## CHALLENGE:
Identify every line in the records that contains the string "Title" and copy each one in full. Matches must agree in case.

## SUPPLIED MATERIAL:

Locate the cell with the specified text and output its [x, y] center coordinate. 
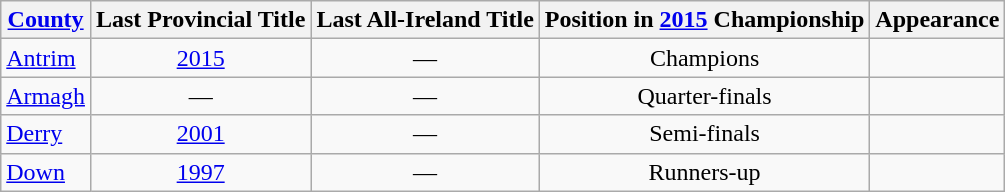
Last Provincial Title [200, 20]
Down [46, 172]
Antrim [46, 58]
Derry [46, 134]
Runners-up [704, 172]
1997 [200, 172]
County [46, 20]
Semi-finals [704, 134]
Armagh [46, 96]
Quarter-finals [704, 96]
Appearance [938, 20]
2015 [200, 58]
Last All-Ireland Title [425, 20]
Position in 2015 Championship [704, 20]
Champions [704, 58]
2001 [200, 134]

## EXPECTED OUTPUT:
Last Provincial Title [200, 20]
Last All-Ireland Title [425, 20]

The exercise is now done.